-- Opening Marker --
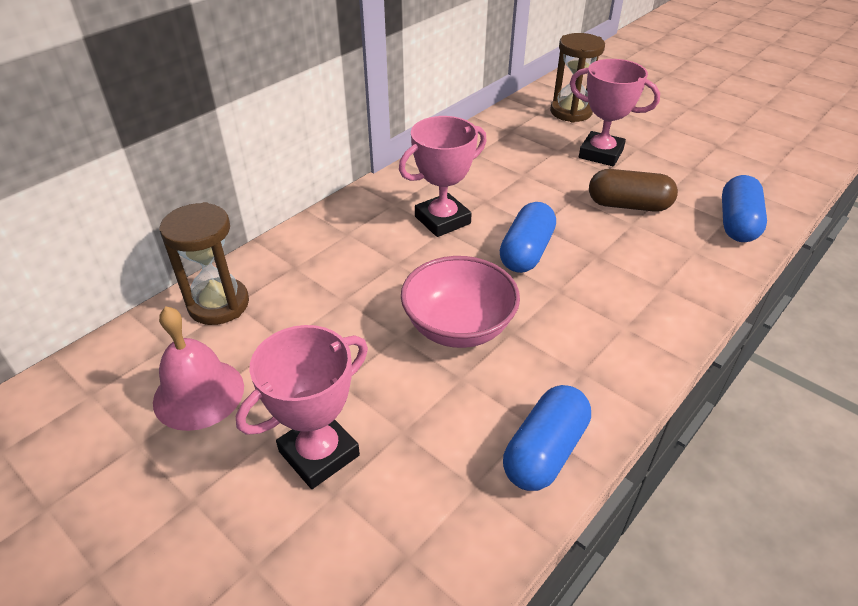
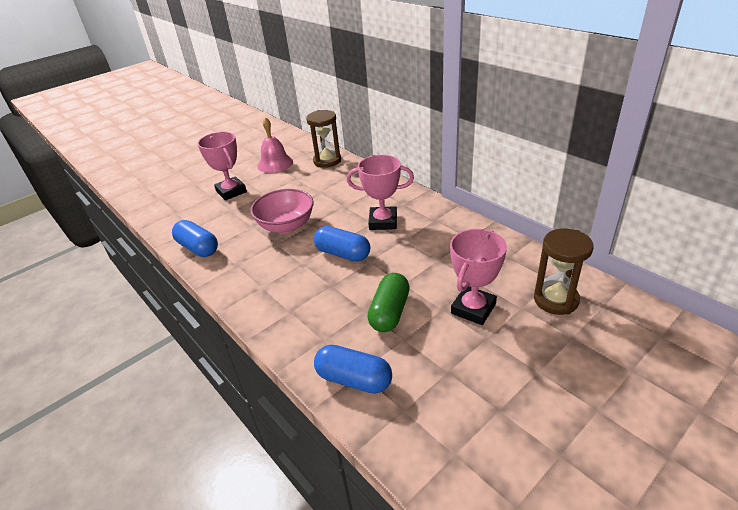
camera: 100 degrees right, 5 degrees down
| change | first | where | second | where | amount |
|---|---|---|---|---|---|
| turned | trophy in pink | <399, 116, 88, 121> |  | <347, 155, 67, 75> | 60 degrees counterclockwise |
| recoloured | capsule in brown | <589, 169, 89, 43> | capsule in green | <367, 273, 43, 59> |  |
-- Closing Marker --
**TASK PROMPT**
Pictures stay out of this copy; write out the entries above exactly.

**TASK OUTPUT**
camera: 100 degrees right, 5 degrees down
| change | first | where | second | where | amount |
|---|---|---|---|---|---|
| turned | trophy in pink | <399, 116, 88, 121> |  | <347, 155, 67, 75> | 60 degrees counterclockwise |
| recoloured | capsule in brown | <589, 169, 89, 43> | capsule in green | <367, 273, 43, 59> |  |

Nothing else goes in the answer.